*Activity*. Scan the lines below for the string "padlock" and report how many lines contain it, giving only the number.

*** The data Section Begins ***

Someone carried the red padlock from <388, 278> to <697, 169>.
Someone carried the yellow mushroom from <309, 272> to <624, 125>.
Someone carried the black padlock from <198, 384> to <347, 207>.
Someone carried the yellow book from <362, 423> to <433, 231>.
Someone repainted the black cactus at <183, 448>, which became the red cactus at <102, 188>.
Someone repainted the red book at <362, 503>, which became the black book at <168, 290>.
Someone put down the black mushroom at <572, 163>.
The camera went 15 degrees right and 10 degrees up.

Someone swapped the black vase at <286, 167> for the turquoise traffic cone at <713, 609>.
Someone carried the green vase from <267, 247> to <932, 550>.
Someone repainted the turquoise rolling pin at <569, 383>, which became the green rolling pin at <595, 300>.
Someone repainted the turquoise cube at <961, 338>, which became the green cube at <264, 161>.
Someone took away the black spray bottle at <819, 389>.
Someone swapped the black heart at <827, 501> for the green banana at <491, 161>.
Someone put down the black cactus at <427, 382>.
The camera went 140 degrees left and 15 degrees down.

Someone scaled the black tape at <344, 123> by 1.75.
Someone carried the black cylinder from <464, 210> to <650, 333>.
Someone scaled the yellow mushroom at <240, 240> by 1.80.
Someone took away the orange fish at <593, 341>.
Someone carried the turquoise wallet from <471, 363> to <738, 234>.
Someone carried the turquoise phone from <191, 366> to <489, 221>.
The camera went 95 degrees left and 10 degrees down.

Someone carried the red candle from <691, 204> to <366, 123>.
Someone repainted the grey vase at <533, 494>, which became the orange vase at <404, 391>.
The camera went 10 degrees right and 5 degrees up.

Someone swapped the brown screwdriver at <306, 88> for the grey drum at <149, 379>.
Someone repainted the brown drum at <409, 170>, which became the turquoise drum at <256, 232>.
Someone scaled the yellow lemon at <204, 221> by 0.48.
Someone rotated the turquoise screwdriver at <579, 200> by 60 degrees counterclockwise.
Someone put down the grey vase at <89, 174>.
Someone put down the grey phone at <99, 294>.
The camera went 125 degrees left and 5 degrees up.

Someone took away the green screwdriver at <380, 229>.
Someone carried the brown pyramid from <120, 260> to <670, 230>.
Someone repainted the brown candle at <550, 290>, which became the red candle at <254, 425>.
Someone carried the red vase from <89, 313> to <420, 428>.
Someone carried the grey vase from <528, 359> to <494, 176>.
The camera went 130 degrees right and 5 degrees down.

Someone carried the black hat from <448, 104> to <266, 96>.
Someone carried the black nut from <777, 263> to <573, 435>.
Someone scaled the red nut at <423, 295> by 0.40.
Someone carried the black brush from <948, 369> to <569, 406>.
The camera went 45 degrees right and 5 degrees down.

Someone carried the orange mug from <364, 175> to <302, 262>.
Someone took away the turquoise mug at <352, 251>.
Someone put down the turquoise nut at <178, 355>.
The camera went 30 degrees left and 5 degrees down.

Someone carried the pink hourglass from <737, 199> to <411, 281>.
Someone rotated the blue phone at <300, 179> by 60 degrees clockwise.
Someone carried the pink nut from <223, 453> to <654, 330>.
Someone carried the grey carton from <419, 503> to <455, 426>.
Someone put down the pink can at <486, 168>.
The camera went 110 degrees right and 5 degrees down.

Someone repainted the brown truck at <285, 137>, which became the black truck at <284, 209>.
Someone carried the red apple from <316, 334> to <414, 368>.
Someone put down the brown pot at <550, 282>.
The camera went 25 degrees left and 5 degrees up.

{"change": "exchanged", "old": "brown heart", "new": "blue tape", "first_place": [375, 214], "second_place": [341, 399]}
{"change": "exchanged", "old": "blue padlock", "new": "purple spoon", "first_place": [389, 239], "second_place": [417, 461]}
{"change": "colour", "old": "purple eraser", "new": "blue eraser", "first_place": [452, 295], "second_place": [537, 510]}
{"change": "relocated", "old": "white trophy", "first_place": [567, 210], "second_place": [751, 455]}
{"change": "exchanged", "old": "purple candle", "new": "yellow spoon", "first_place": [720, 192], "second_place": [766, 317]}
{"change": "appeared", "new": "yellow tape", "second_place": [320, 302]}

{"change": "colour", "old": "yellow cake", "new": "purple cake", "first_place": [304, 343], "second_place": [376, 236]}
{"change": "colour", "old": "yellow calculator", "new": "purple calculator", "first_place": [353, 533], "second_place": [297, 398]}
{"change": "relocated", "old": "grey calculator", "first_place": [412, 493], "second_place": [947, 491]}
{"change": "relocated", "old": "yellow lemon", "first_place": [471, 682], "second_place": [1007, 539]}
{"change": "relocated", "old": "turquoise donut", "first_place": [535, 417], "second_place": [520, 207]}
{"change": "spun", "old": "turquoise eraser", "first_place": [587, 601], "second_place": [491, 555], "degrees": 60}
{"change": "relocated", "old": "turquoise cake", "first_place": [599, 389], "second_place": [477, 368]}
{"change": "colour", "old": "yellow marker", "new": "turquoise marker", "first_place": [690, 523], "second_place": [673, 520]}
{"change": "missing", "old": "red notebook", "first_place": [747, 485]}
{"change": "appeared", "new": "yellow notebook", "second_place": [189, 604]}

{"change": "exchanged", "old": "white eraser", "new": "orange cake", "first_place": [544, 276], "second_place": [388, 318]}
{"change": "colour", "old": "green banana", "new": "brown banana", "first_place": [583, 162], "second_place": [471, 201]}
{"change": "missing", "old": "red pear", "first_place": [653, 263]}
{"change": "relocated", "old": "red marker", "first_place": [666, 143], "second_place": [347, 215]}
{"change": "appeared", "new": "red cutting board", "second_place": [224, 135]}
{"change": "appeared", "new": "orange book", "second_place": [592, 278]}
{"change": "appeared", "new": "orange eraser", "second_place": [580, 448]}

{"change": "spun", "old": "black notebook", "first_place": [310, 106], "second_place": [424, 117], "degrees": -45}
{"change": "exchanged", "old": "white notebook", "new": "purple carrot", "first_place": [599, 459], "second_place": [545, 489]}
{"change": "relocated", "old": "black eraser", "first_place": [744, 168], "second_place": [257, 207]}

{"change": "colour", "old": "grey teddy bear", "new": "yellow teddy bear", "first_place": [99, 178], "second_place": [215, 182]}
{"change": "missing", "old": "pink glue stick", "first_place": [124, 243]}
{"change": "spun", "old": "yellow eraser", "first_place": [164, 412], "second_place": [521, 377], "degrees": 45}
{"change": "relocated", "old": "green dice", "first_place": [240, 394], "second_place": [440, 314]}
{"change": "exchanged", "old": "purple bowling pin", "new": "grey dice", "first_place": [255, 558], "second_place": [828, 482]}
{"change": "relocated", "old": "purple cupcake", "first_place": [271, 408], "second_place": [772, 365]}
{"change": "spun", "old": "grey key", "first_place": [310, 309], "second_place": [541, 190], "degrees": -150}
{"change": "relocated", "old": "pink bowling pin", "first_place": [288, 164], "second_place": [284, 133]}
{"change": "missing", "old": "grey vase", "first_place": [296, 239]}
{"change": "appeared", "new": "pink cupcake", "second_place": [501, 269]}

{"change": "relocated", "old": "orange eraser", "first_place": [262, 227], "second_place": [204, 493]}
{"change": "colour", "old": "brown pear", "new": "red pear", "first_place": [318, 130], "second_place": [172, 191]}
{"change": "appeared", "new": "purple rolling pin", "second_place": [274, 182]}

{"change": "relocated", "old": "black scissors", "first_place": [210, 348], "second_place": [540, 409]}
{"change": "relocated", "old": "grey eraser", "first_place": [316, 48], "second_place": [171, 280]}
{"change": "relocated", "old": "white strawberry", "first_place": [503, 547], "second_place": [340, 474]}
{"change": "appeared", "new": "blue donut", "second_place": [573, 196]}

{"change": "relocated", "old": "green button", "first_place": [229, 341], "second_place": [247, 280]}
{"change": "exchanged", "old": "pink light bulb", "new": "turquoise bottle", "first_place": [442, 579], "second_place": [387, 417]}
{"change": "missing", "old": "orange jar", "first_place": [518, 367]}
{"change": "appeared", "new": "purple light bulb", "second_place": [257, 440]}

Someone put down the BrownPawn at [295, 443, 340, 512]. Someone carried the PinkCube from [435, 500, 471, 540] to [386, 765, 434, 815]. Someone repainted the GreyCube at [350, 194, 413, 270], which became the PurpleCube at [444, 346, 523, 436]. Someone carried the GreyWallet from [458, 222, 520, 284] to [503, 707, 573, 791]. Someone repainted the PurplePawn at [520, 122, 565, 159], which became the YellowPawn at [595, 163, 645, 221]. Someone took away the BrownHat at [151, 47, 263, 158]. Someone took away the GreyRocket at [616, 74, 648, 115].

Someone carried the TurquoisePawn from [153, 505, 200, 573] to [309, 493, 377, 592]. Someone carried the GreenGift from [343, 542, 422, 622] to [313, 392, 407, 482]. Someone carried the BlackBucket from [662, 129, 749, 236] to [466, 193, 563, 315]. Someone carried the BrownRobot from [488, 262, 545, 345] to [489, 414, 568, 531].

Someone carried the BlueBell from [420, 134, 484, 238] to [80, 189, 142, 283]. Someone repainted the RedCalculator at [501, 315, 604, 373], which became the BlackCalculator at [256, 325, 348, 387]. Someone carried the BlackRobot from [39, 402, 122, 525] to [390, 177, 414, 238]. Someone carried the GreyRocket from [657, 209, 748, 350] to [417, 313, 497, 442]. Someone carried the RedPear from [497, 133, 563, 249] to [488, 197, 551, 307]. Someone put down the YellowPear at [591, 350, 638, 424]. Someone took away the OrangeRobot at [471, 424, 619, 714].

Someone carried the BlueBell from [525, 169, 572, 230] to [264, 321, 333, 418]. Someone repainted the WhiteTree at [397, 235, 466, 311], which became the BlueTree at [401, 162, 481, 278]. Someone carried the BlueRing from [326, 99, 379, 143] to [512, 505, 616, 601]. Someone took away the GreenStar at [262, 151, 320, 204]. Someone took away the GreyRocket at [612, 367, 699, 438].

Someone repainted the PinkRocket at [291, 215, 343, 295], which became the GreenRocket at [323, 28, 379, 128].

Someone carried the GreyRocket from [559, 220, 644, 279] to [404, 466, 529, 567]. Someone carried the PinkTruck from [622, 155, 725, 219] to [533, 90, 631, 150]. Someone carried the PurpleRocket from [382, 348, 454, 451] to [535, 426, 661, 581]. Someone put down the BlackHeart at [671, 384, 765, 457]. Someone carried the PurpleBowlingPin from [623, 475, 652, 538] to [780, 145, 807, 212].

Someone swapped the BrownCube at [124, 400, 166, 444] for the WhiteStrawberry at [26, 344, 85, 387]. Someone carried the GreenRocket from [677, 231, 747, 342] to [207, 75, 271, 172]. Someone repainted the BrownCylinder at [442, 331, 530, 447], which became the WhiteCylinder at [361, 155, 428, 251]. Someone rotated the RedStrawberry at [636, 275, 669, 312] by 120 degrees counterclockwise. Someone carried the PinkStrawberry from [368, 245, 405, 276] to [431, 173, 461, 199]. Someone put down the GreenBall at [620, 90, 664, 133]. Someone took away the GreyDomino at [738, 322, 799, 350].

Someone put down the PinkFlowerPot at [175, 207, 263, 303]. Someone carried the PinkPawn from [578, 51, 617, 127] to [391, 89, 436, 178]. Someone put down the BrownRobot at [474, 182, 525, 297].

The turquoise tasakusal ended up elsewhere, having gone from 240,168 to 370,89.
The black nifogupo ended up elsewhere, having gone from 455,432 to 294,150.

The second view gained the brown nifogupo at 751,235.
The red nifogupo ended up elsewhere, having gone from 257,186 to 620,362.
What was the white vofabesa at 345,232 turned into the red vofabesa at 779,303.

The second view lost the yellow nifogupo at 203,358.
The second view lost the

*** The data Section Ends ***

*Answer box*. 3